▶ [BRIEF] Could you transcribe every record below exactly as written, excluding the pictures?

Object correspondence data
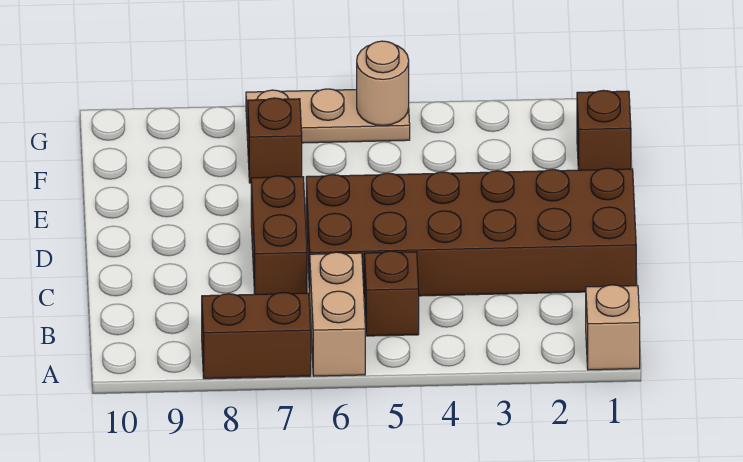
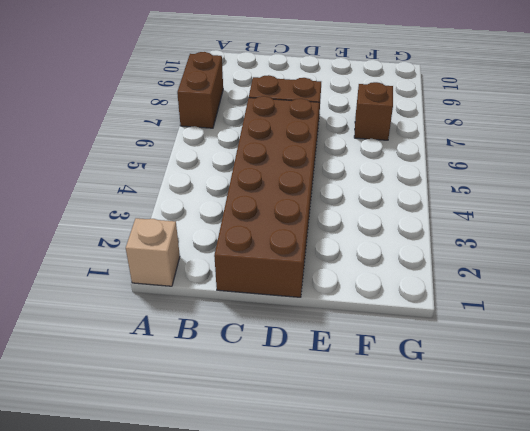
none -> tan brick A6:B6 level 1
none -> brown brick B5 level 1

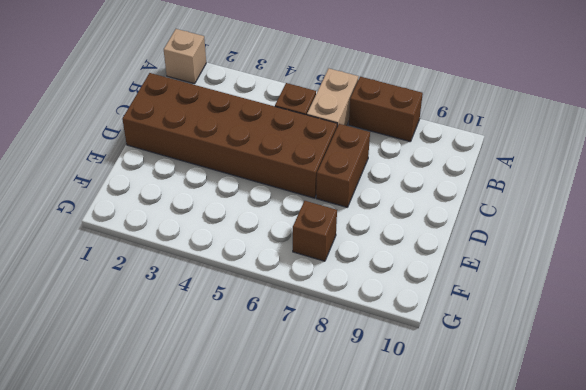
none -> brown brick F1 level 1
none -> tan plate G5:G7 level 1

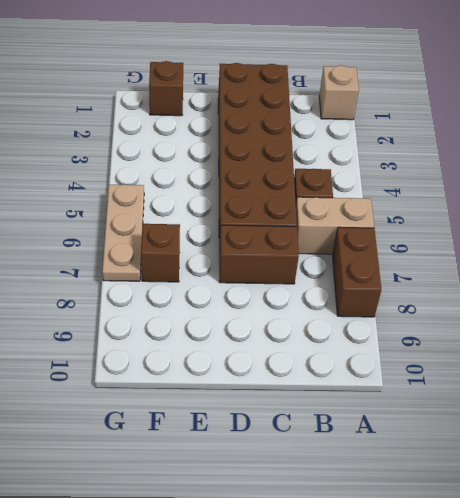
none -> tan round brick G5 level 2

▶ [SOLUTION]
none -> tan brick A6:B6 level 1
none -> brown brick B5 level 1

none -> brown brick F1 level 1
none -> tan plate G5:G7 level 1

none -> tan round brick G5 level 2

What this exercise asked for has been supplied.